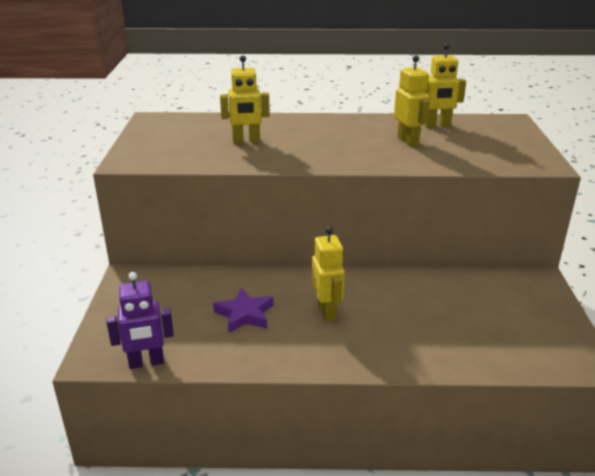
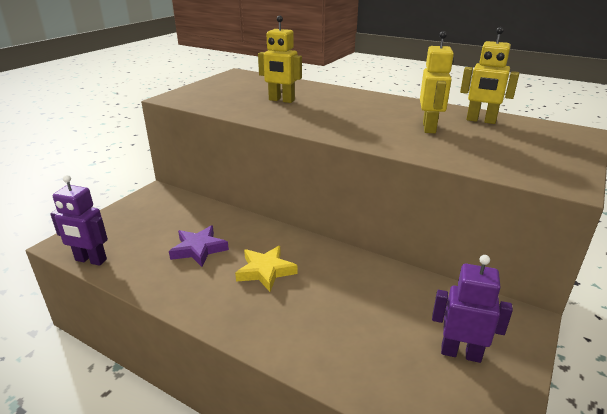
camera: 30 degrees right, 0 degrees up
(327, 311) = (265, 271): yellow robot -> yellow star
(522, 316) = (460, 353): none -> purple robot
....
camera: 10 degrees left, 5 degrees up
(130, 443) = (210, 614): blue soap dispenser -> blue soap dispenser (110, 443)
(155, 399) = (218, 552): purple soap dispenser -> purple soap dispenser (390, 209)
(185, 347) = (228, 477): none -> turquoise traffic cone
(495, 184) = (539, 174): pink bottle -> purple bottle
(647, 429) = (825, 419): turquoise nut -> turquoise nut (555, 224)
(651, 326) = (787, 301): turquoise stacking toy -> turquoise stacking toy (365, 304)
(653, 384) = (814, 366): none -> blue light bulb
....
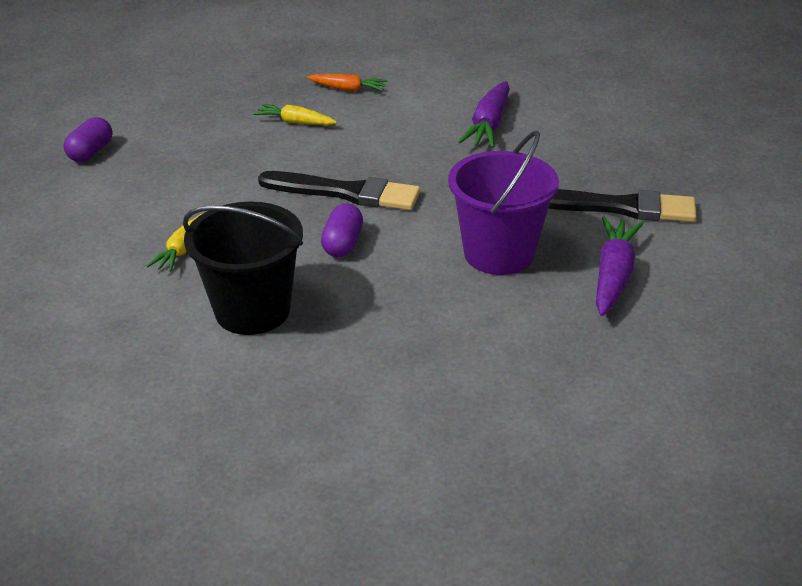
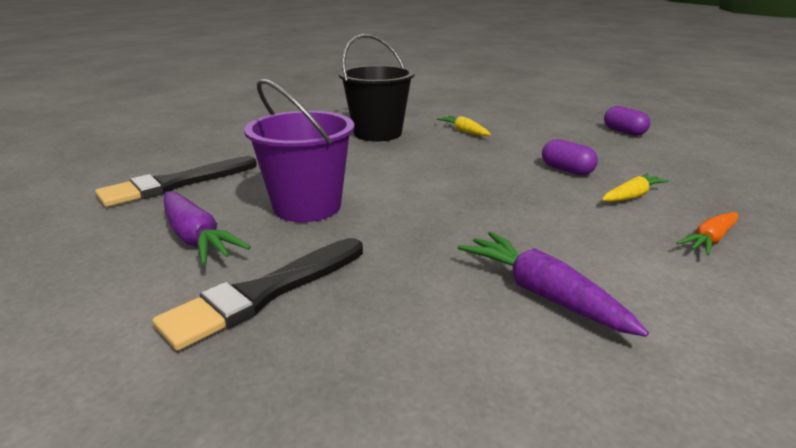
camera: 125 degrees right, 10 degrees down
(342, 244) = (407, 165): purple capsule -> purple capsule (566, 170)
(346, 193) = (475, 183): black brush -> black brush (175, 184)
....
THE PROBLEM
Please give an exact copy of the lines above, beginning with the line containing "camera: 10 degrees left, 5 degrees up" and running through the line containing "(653, 384) = (814, 366): none", and of no other lines.

TASK RESULT
camera: 10 degrees left, 5 degrees up
(130, 443) = (210, 614): blue soap dispenser -> blue soap dispenser (110, 443)
(155, 399) = (218, 552): purple soap dispenser -> purple soap dispenser (390, 209)
(185, 347) = (228, 477): none -> turquoise traffic cone
(495, 184) = (539, 174): pink bottle -> purple bottle
(647, 429) = (825, 419): turquoise nut -> turquoise nut (555, 224)
(651, 326) = (787, 301): turquoise stacking toy -> turquoise stacking toy (365, 304)
(653, 384) = (814, 366): none -> blue light bulb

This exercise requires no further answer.